START SOURCE DATA

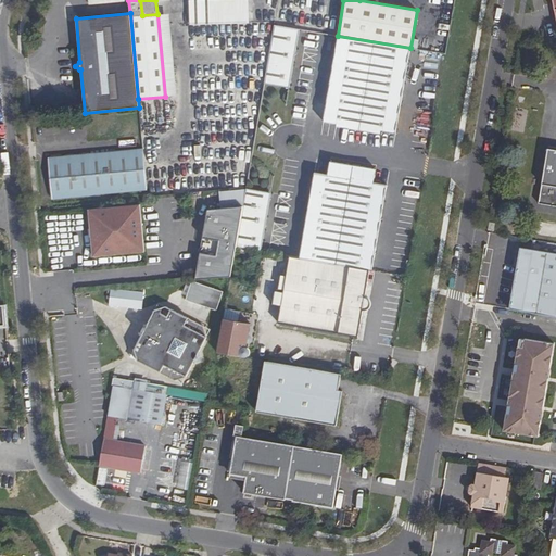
[(300,29),(274,25),(264,84),(289,88),(300,29)]
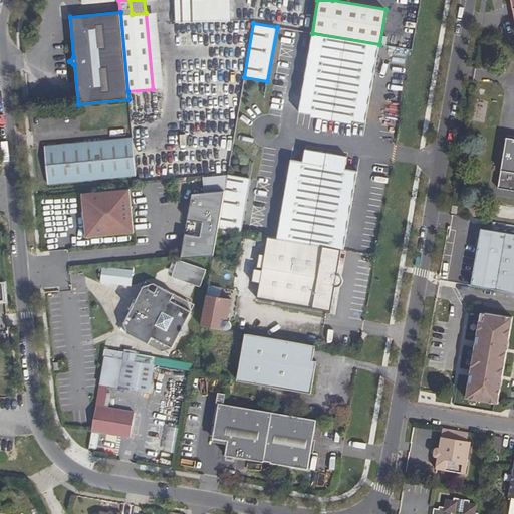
[(379,44),(312,33),(311,38),(378,49),(379,44)]
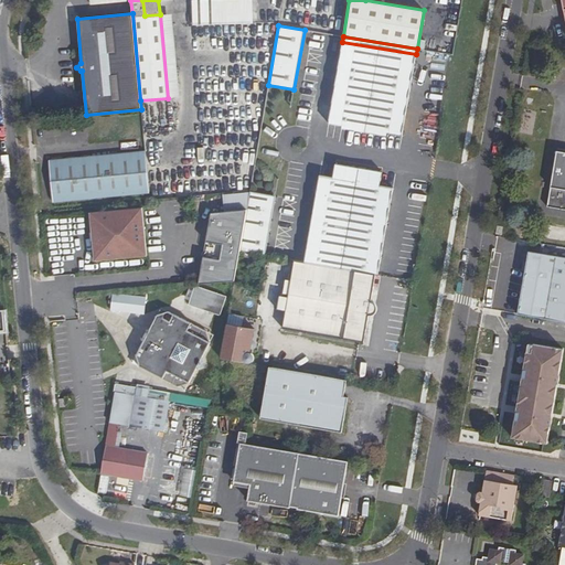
[(402,137),(416,54),(342,42),(329,124),(342,126),(341,129),(388,137),(388,134),(402,137)]
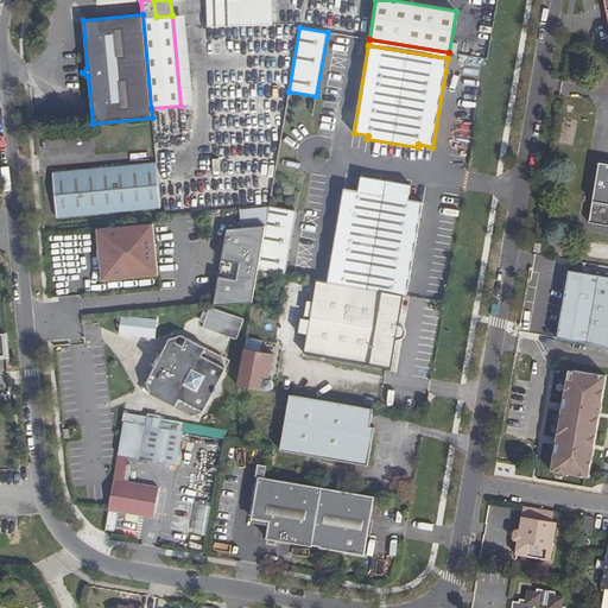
[(157,163),(52,172),(57,217),(160,207),(157,163)]
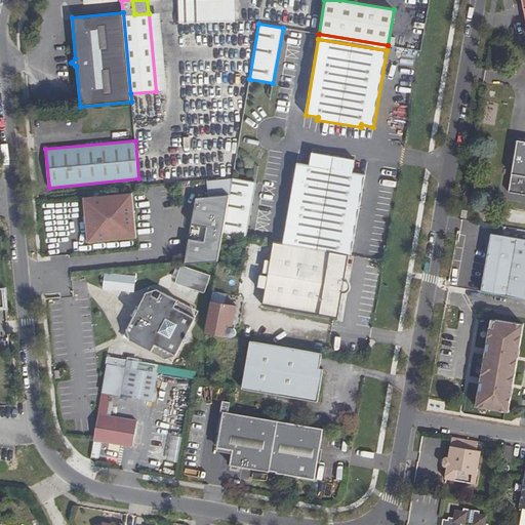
[(524,142),(517,140),(508,192),(524,195),(524,142)]
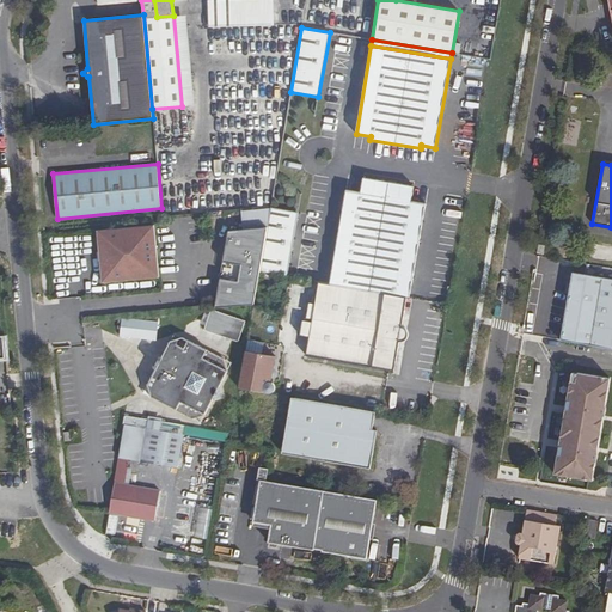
[(407,298),(410,298),(426,203),(411,201),(414,187),(363,178),(361,193),(346,190),(330,285),(407,298)]
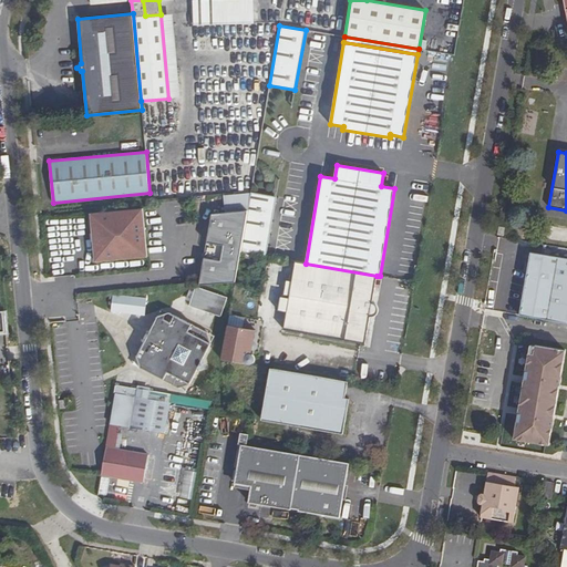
[(276,196),(250,192),(247,210),(240,251),(266,256),(276,196)]
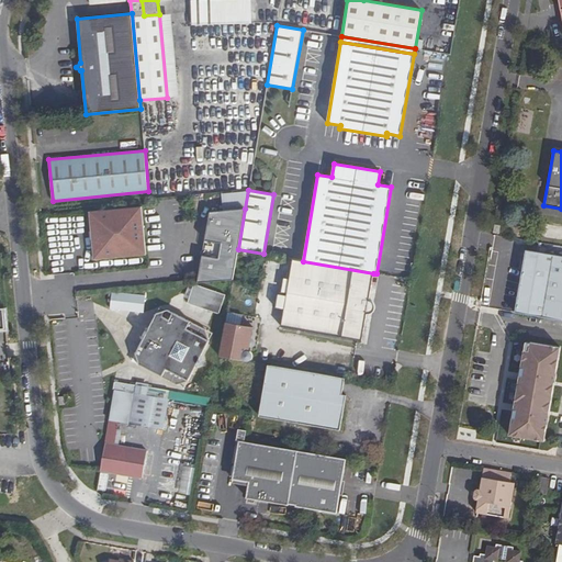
[(142,206),(89,211),(93,259),(146,254),(142,206)]
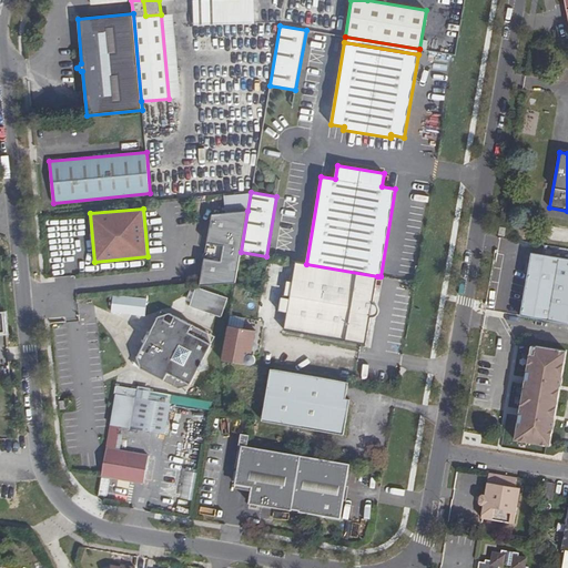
[(241,252),(247,211),(212,214),(208,243),(211,244),(210,253),(209,259),(204,259),(200,285),(235,283),(241,252)]
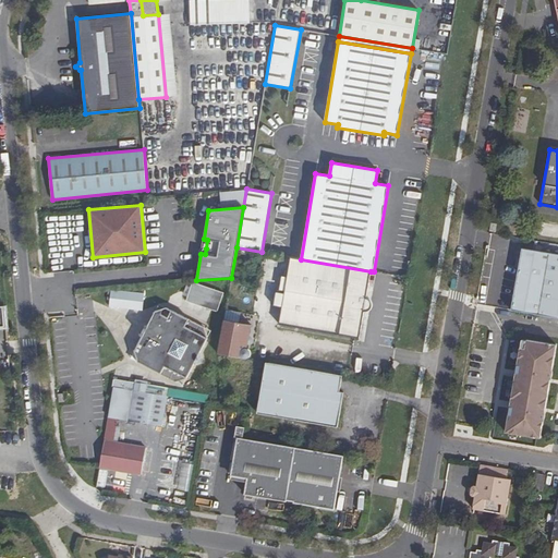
[(557,254),(522,249),(511,311),(557,317),(557,254)]
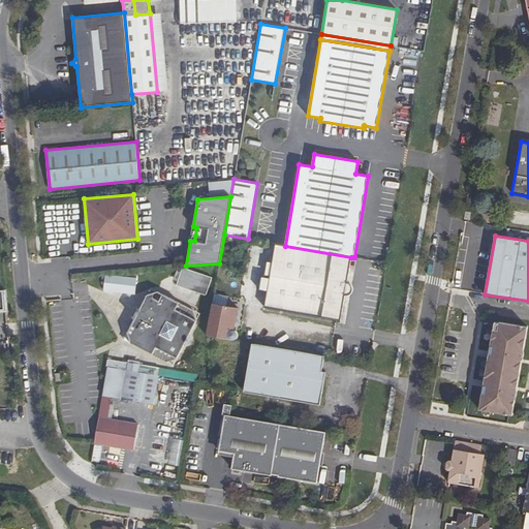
[(275,244),(265,307),(341,320),(351,257),(285,246),(275,244)]
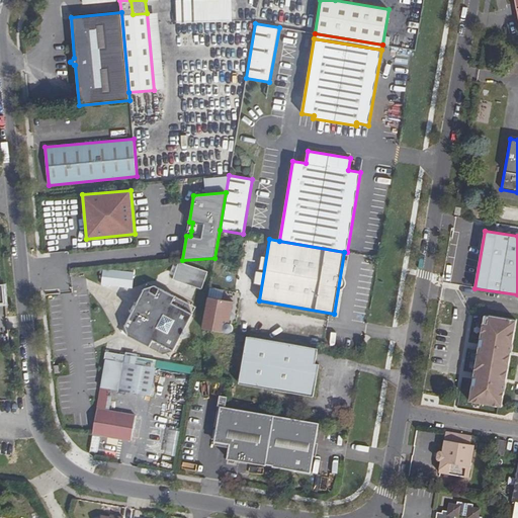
[(204,289),(210,271),(180,262),(175,280),(204,289)]
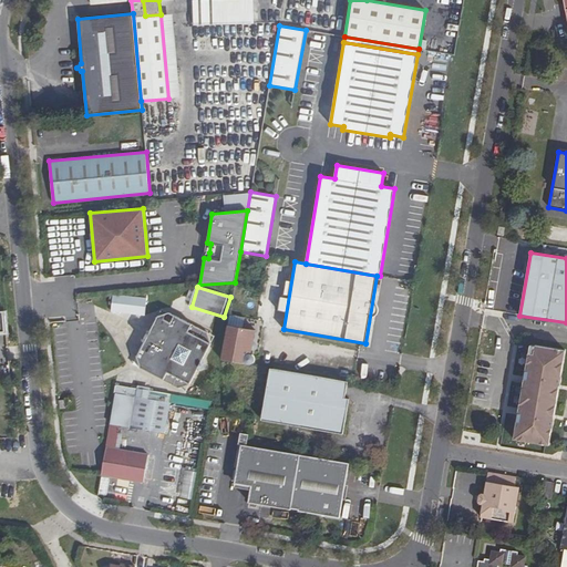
[(147,315),(148,297),(114,295),(113,313),(147,315)]
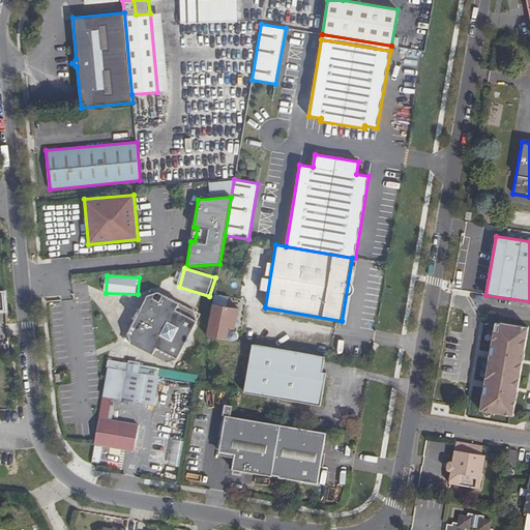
[(189,335),(198,321),(201,315),(158,292),(147,295),(128,333),(131,344),(174,366),(178,359),(185,345),(193,343),(189,335)]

END SOURCE DATA

ACTIVITY:
Reproduce each entry precisely; the pictures stay out.

ANSWER SPACE:
[(300,29),(274,25),(264,84),(289,88),(300,29)]
[(379,44),(312,33),(311,38),(378,49),(379,44)]
[(402,137),(416,54),(342,42),(329,124),(342,126),(341,129),(388,137),(388,134),(402,137)]
[(157,163),(52,172),(57,217),(160,207),(157,163)]
[(524,142),(517,140),(508,192),(524,195),(524,142)]
[(407,298),(410,298),(426,203),(411,201),(414,187),(363,178),(361,193),(346,190),(330,285),(407,298)]
[(276,196),(250,192),(247,210),(240,251),(266,256),(276,196)]
[(142,206),(89,211),(93,259),(146,254),(142,206)]
[(241,252),(247,211),(212,214),(208,243),(211,244),(210,253),(209,259),(204,259),(200,285),(235,283),(241,252)]
[(557,254),(522,249),(511,311),(557,317),(557,254)]
[(275,244),(265,307),(341,320),(351,257),(285,246),(275,244)]
[(204,289),(210,271),(180,262),(175,280),(204,289)]
[(147,315),(148,297),(114,295),(113,313),(147,315)]
[(189,335),(198,321),(201,315),(158,292),(147,295),(128,333),(131,344),(174,366),(178,359),(185,345),(193,343),(189,335)]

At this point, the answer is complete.